[Detected change data]
____

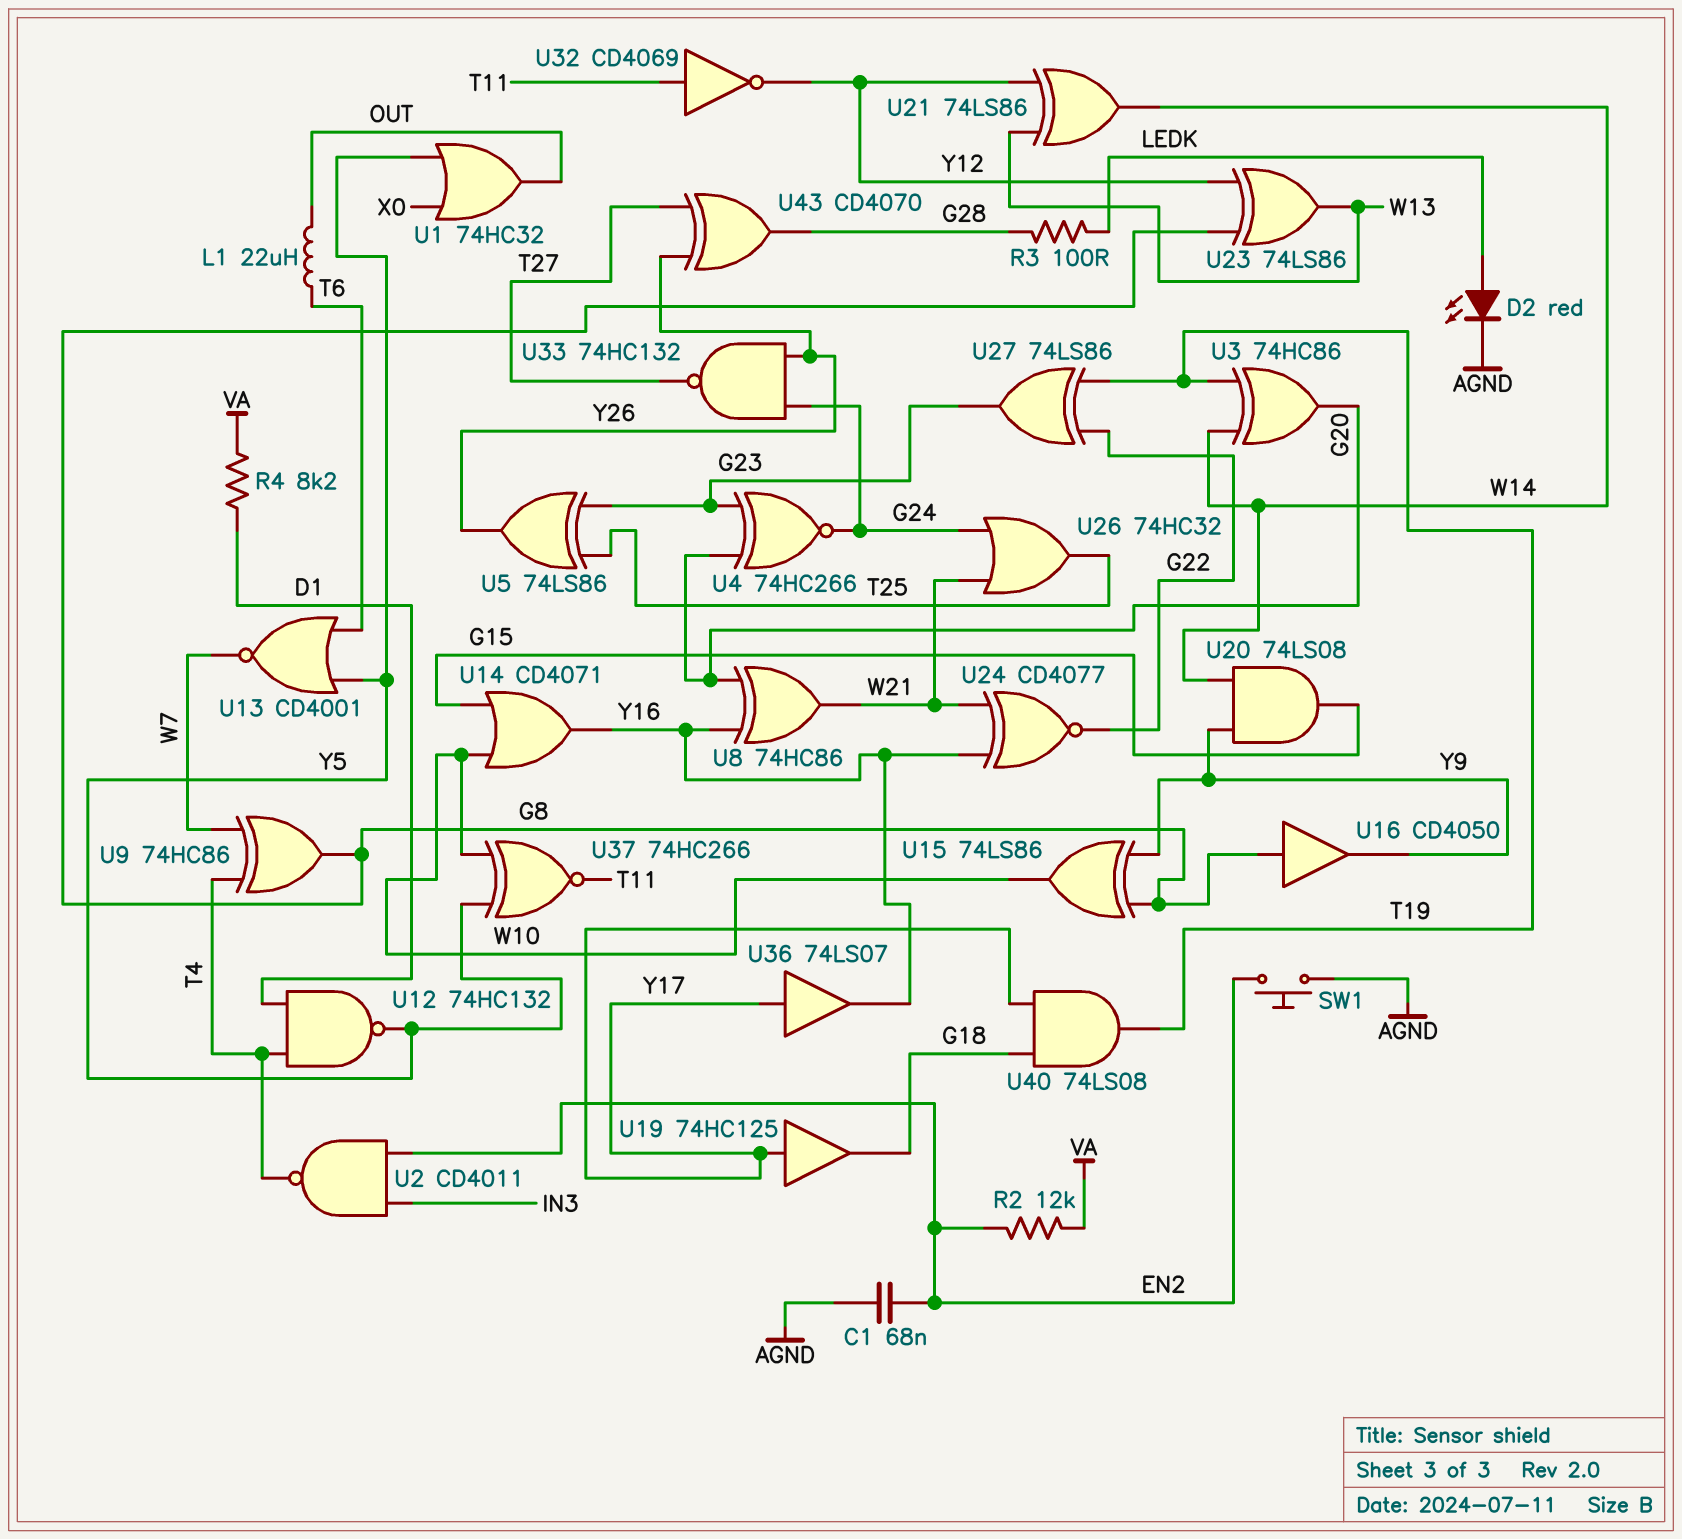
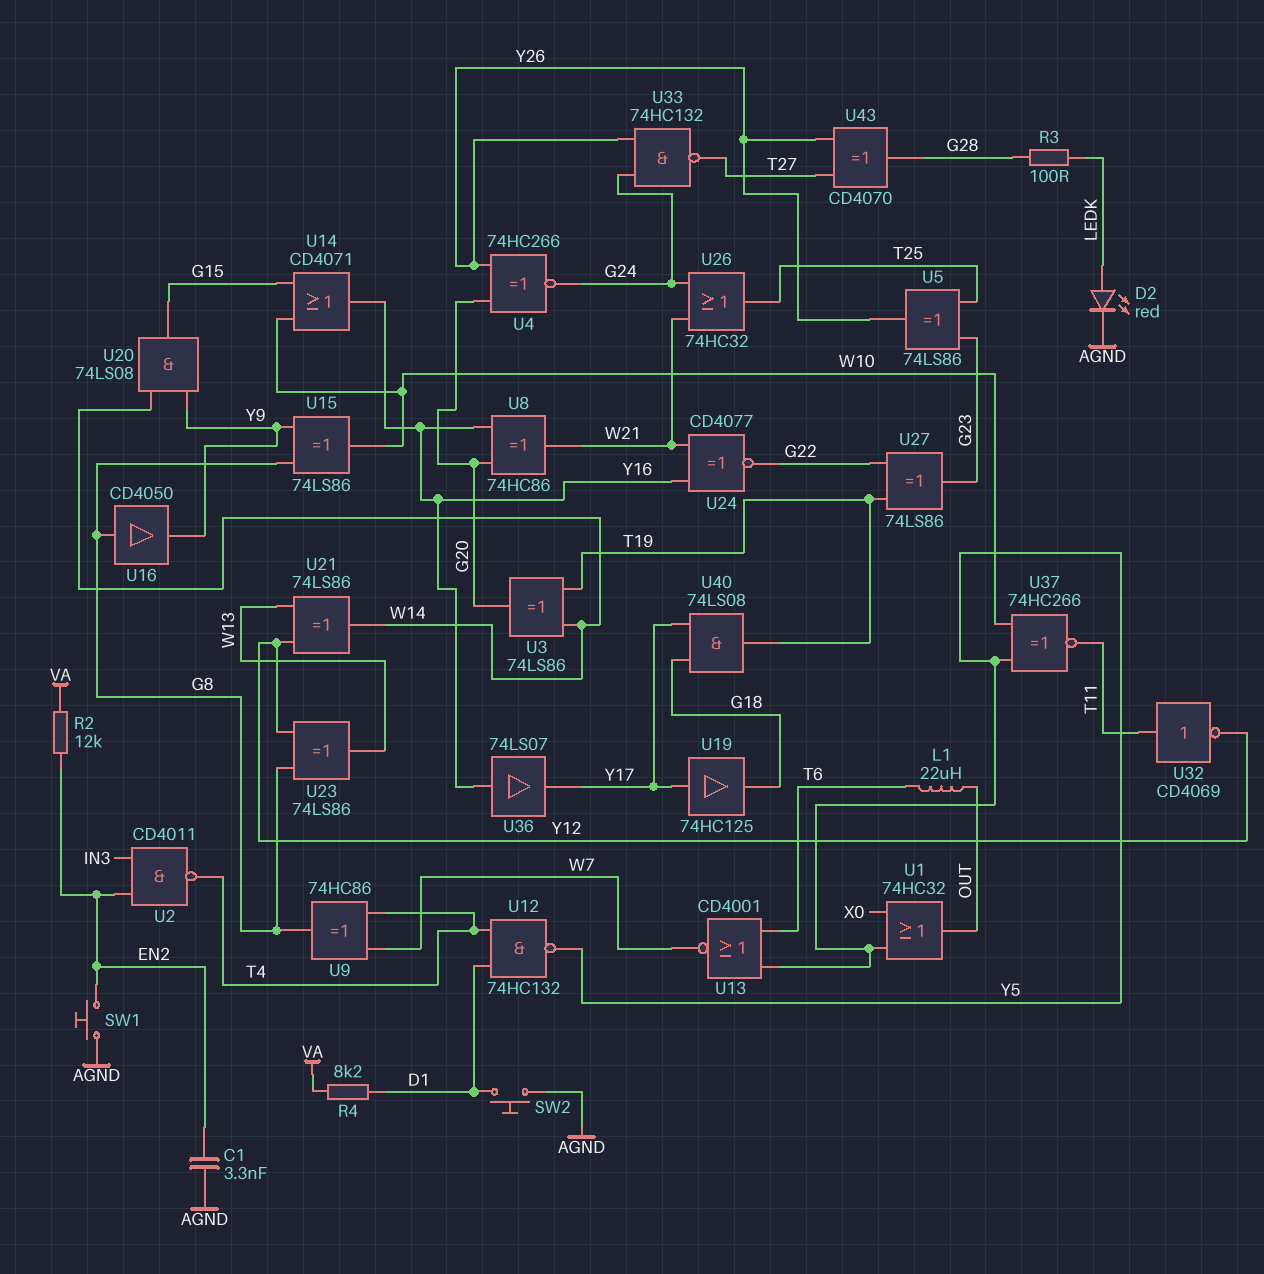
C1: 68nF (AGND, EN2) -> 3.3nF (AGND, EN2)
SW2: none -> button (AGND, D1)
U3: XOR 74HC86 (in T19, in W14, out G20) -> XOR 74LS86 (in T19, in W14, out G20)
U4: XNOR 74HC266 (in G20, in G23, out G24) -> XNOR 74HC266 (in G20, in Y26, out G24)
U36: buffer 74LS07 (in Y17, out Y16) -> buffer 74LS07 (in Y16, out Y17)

____

> PROBLEM DESCRIPTION
The result should be a precise copy of all the entries, free of pictures.

> RESULT OF THIS TASK
C1: 68nF (AGND, EN2) -> 3.3nF (AGND, EN2)
SW2: none -> button (AGND, D1)
U3: XOR 74HC86 (in T19, in W14, out G20) -> XOR 74LS86 (in T19, in W14, out G20)
U4: XNOR 74HC266 (in G20, in G23, out G24) -> XNOR 74HC266 (in G20, in Y26, out G24)
U36: buffer 74LS07 (in Y17, out Y16) -> buffer 74LS07 (in Y16, out Y17)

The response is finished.